__WORK TO COMPLETE__
Please restate verbatim the lines that open the listing below, ending with the line in which "grey notebook: [259,71,331,107]" occurs.

__RECORDS FOR THE EXERCISE__
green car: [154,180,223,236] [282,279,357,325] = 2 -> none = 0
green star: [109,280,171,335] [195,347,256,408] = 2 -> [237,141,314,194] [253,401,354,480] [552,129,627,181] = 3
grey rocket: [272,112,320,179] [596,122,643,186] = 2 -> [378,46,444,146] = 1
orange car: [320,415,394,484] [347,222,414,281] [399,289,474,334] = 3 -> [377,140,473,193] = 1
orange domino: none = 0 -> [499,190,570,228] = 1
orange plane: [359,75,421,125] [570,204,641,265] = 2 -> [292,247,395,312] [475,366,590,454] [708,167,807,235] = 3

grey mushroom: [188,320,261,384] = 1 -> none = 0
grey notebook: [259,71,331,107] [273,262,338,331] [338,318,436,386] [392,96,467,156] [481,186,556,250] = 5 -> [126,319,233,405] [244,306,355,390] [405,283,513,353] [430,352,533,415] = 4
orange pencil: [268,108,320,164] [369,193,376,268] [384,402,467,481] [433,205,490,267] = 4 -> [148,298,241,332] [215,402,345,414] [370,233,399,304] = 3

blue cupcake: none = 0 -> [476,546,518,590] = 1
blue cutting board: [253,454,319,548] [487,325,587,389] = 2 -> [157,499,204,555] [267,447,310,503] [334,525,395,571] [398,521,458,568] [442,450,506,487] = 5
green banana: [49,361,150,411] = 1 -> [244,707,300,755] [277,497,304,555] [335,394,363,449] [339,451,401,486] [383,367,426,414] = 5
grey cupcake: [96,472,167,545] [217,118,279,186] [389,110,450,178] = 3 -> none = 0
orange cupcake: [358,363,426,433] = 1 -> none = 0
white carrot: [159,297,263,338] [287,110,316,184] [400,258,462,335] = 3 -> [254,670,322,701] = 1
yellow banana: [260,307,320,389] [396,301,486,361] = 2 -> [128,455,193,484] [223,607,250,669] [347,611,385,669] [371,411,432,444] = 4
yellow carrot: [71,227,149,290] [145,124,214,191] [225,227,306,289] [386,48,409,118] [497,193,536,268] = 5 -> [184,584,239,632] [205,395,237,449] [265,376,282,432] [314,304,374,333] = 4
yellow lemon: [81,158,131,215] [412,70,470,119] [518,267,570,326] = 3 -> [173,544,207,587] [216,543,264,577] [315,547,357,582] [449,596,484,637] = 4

__EXPECTED ANSWER__
green car: [154,180,223,236] [282,279,357,325] = 2 -> none = 0
green star: [109,280,171,335] [195,347,256,408] = 2 -> [237,141,314,194] [253,401,354,480] [552,129,627,181] = 3
grey rocket: [272,112,320,179] [596,122,643,186] = 2 -> [378,46,444,146] = 1
orange car: [320,415,394,484] [347,222,414,281] [399,289,474,334] = 3 -> [377,140,473,193] = 1
orange domino: none = 0 -> [499,190,570,228] = 1
orange plane: [359,75,421,125] [570,204,641,265] = 2 -> [292,247,395,312] [475,366,590,454] [708,167,807,235] = 3

grey mushroom: [188,320,261,384] = 1 -> none = 0
grey notebook: [259,71,331,107] [273,262,338,331] [338,318,436,386] [392,96,467,156] [481,186,556,250] = 5 -> [126,319,233,405] [244,306,355,390] [405,283,513,353] [430,352,533,415] = 4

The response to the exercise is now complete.